— Your assignment —
All lines of the listing that contain "none" should be shown in full.

— Entries supplied —
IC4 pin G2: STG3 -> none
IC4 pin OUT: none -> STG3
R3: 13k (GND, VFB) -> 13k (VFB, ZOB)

==

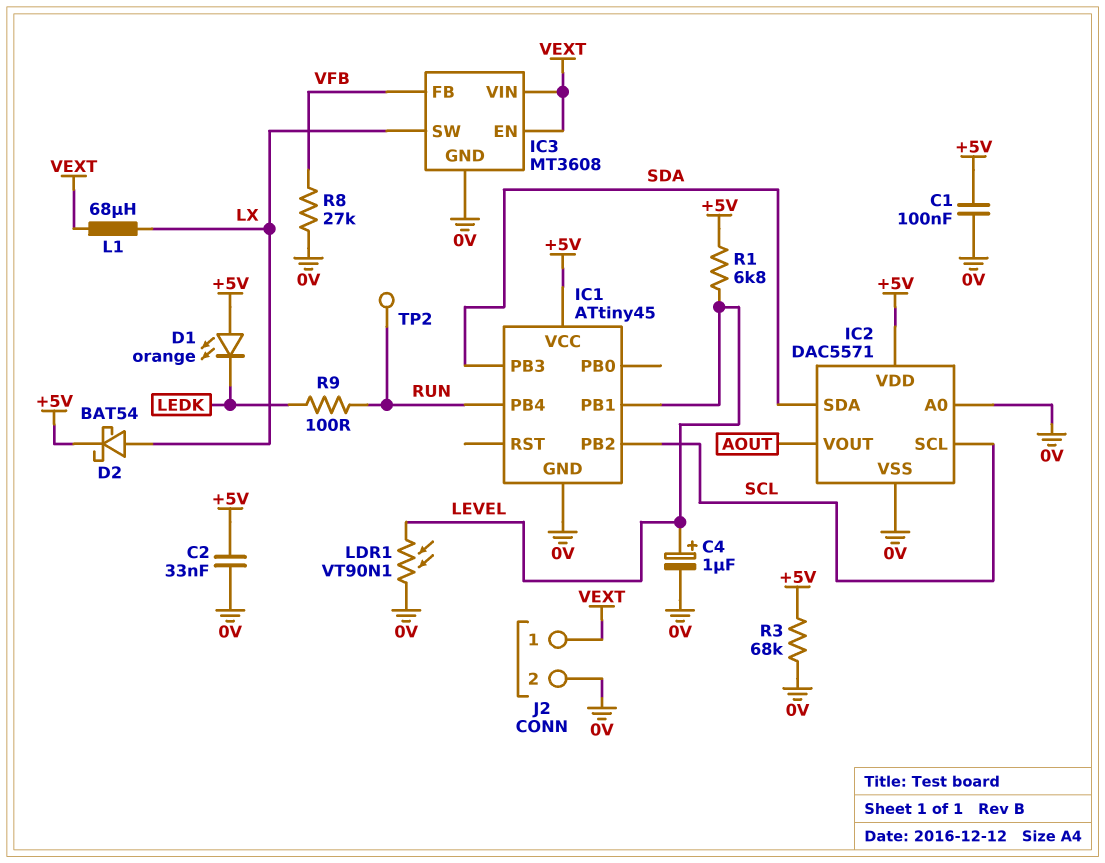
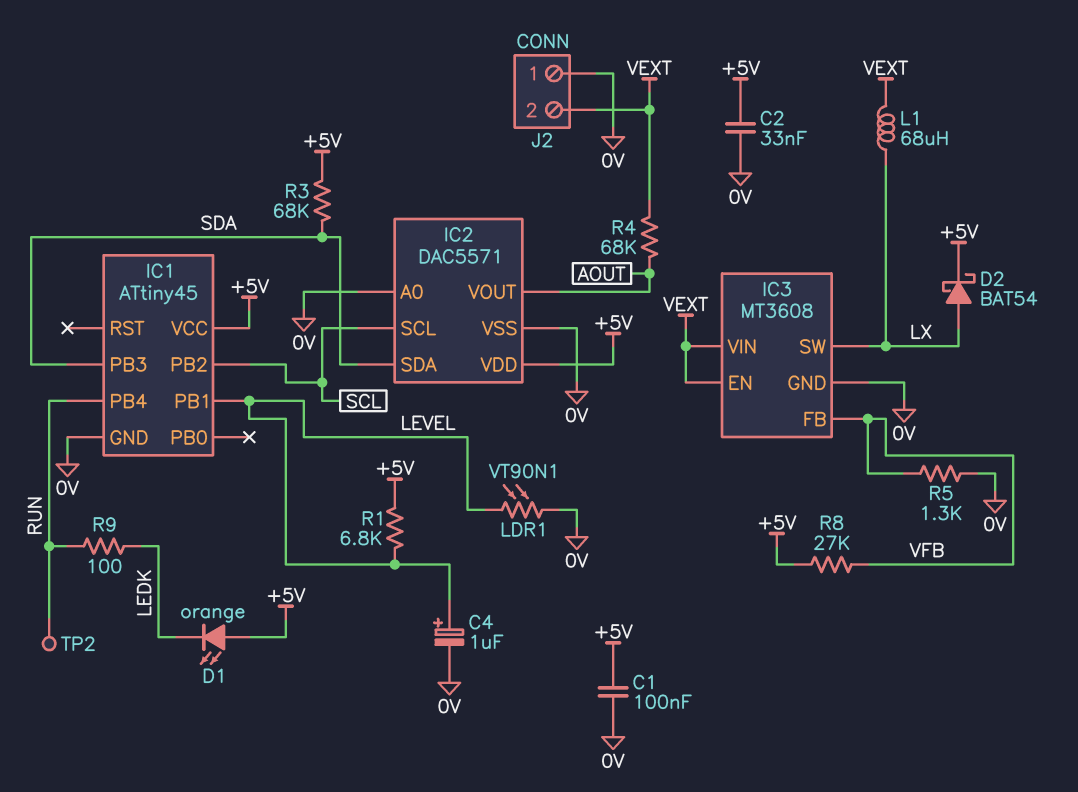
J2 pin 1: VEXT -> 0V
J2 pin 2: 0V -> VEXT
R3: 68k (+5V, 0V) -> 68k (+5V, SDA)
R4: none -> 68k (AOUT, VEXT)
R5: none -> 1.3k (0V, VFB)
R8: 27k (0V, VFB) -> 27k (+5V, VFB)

--

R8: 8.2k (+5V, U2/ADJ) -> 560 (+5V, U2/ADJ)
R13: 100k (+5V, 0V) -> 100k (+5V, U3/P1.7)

— Response to the task —
IC4 pin G2: STG3 -> none
IC4 pin OUT: none -> STG3
R4: none -> 68k (AOUT, VEXT)
R5: none -> 1.3k (0V, VFB)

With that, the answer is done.